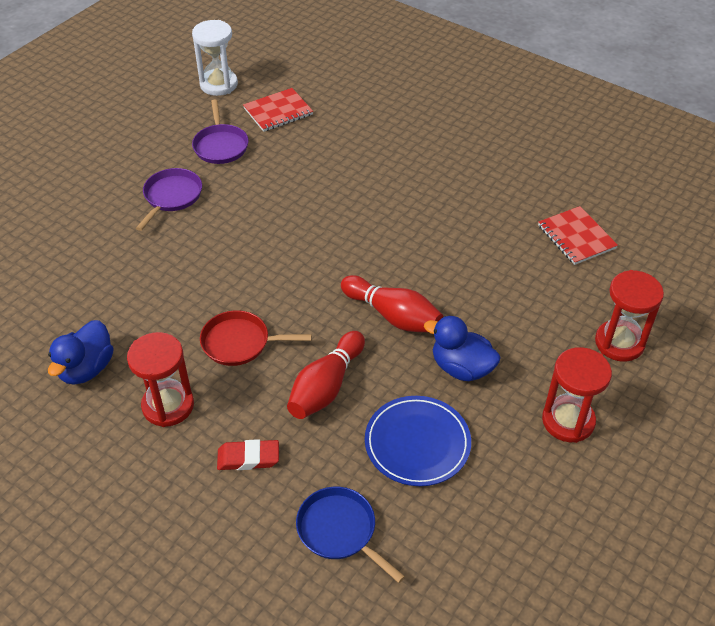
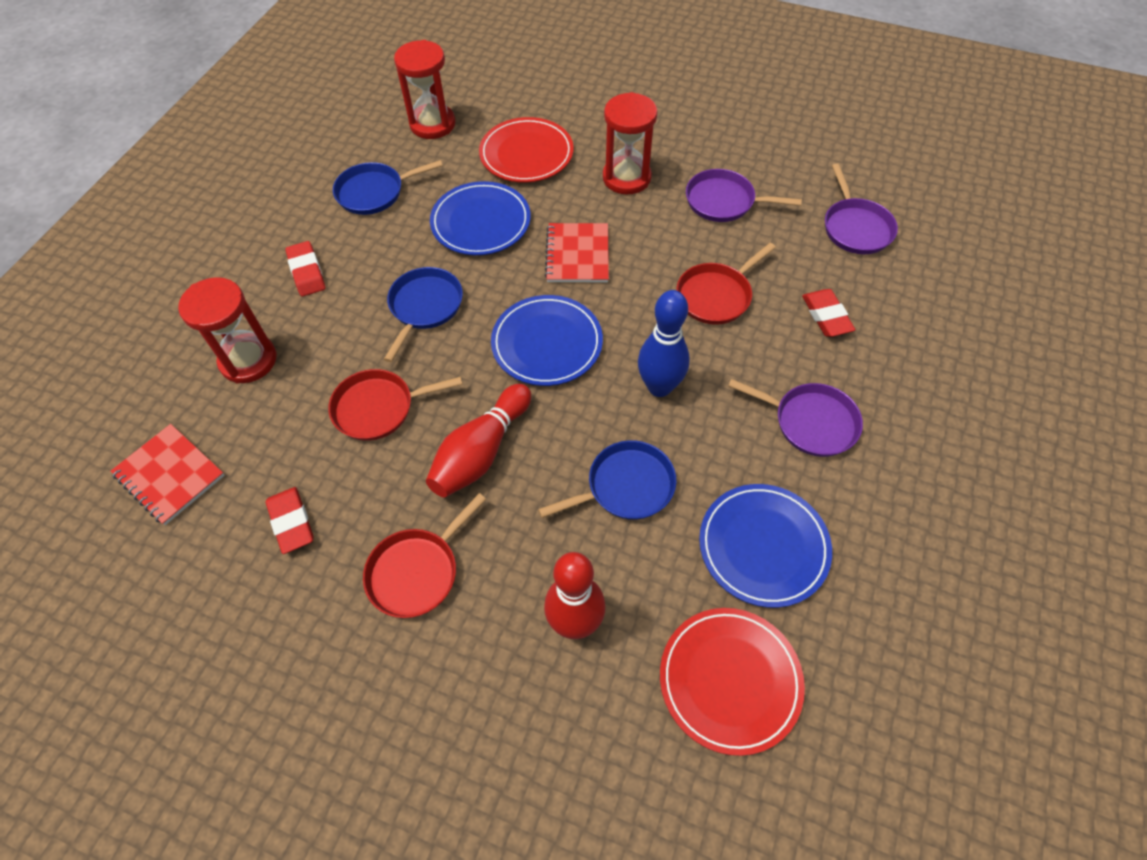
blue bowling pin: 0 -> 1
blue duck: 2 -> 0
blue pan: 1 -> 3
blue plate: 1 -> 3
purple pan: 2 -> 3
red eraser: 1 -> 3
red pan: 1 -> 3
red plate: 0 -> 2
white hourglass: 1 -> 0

__________

• [PROBLEM]: Give back every entry verbatim. No pictures belong in the copy.

• [WRITTEN SOLUTION]:
blue bowling pin: 0 -> 1
blue duck: 2 -> 0
blue pan: 1 -> 3
blue plate: 1 -> 3
purple pan: 2 -> 3
red eraser: 1 -> 3
red pan: 1 -> 3
red plate: 0 -> 2
white hourglass: 1 -> 0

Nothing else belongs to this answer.